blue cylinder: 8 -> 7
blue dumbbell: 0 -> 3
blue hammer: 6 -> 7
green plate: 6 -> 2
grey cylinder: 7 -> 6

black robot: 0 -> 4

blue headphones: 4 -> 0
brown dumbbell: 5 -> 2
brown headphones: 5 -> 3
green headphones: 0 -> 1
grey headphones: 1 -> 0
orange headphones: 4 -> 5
##########
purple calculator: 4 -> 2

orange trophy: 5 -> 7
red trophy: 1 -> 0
##########
Please give an exact copy of the entries above, from the line with "blue hammer: 6 -> 7" down to the line with "orange headphones: 4 -> 5", inclusive, and nothing else.

*FINISHED TASK*
blue hammer: 6 -> 7
green plate: 6 -> 2
grey cylinder: 7 -> 6

black robot: 0 -> 4

blue headphones: 4 -> 0
brown dumbbell: 5 -> 2
brown headphones: 5 -> 3
green headphones: 0 -> 1
grey headphones: 1 -> 0
orange headphones: 4 -> 5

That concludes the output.